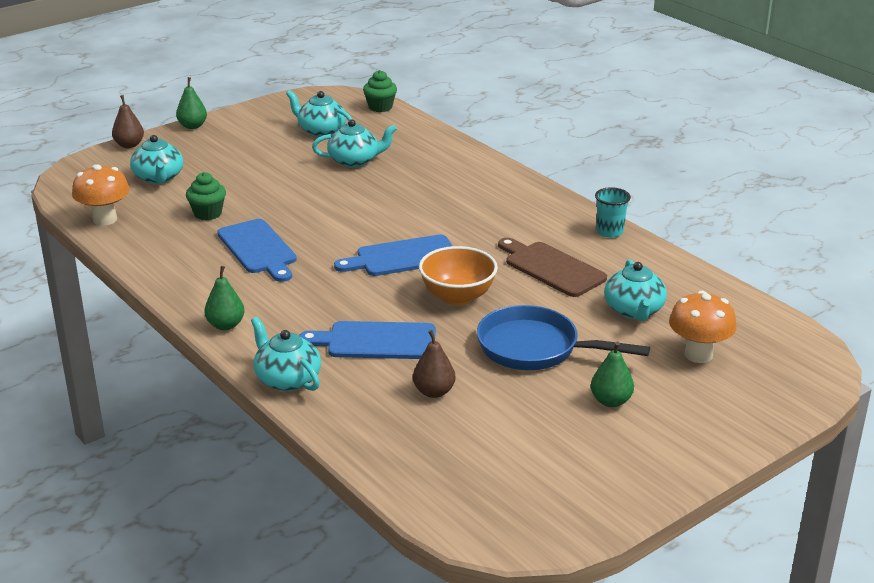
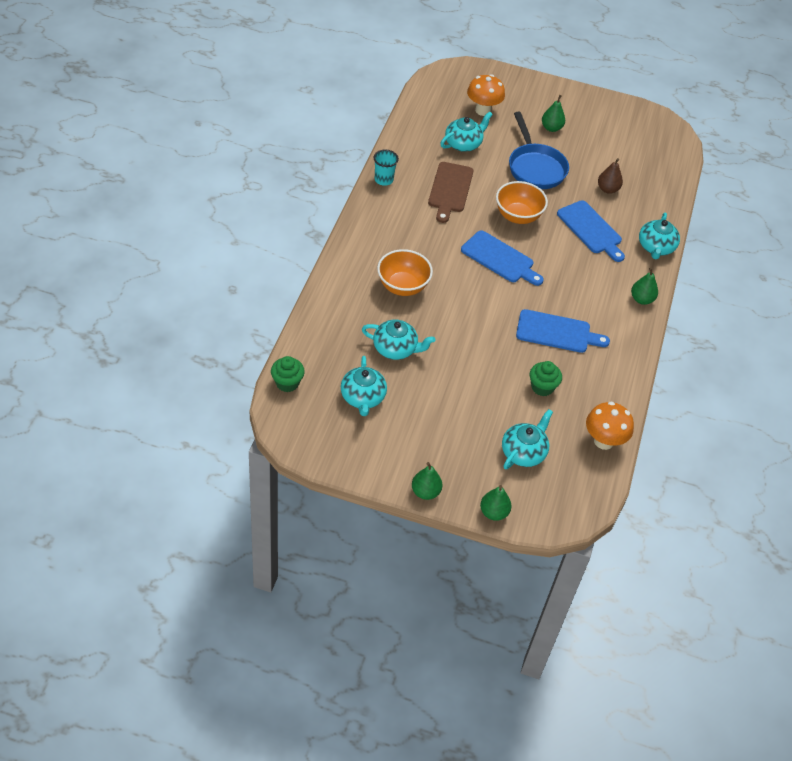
camera: 130 degrees left, 20 degrees up
(129, 145) = (493, 512): brown pear -> green pear
(258, 249) = (557, 332): blue cutting board -> blue cutting board turned 75 degrees clockwise
(354, 161) = (396, 349): turquoise teapot -> turquoise teapot turned 150 degrees clockwise
(429, 189) = (402, 286): none -> orange bowl

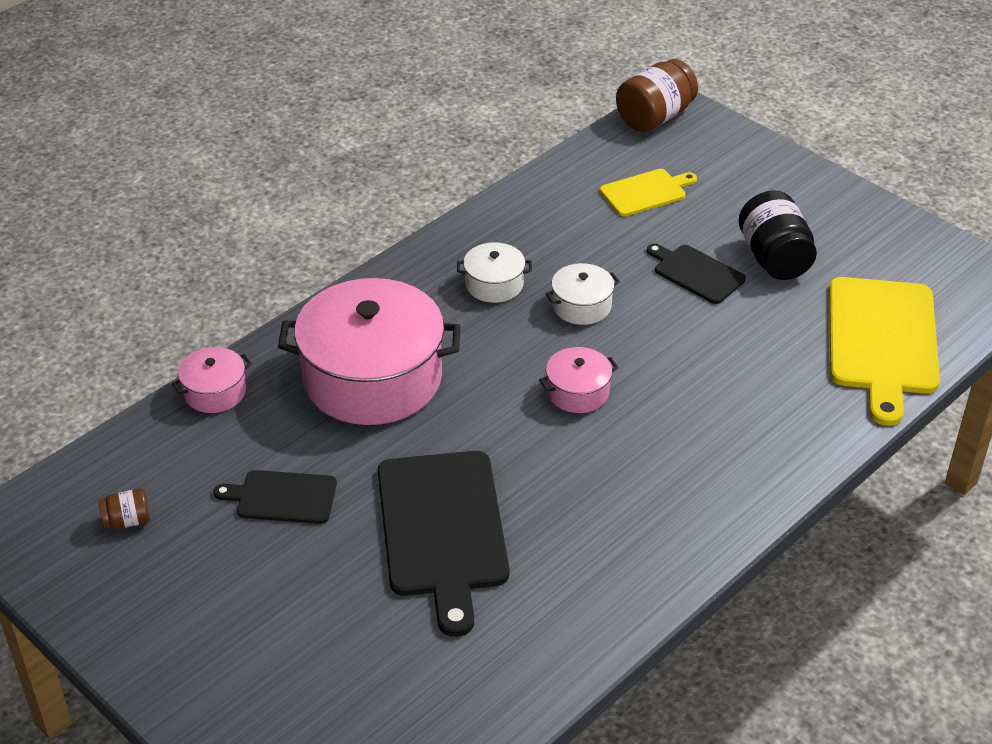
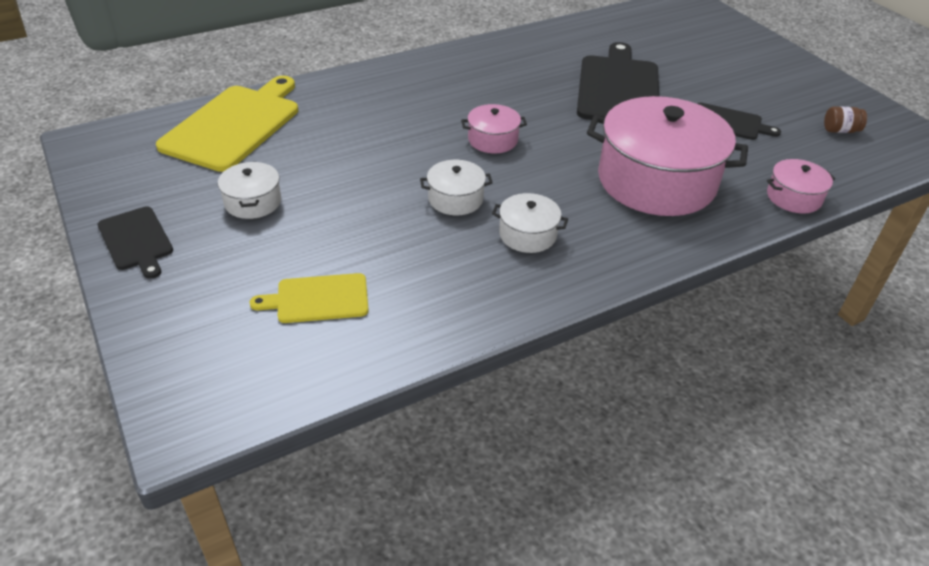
camera: 165 degrees left, 0 degrees up
(655, 117) = (223, 410): brown jar -> none
(696, 273) = (334, 204): black cutting board -> black cutting board (136, 240)
(774, 258) = (253, 202): black jar -> white pot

• _WHAT THE TASK ASKS_
Drop the images and repeat the data exactly.

• _RESULT FOR THIS EXERCISE_
camera: 130 degrees left, 20 degrees up
(129, 145) = (493, 512): brown pear -> green pear
(258, 249) = (557, 332): blue cutting board -> blue cutting board turned 75 degrees clockwise
(354, 161) = (396, 349): turquoise teapot -> turquoise teapot turned 150 degrees clockwise
(429, 189) = (402, 286): none -> orange bowl

camera: 165 degrees left, 0 degrees up
(655, 117) = (223, 410): brown jar -> none
(696, 273) = (334, 204): black cutting board -> black cutting board (136, 240)
(774, 258) = (253, 202): black jar -> white pot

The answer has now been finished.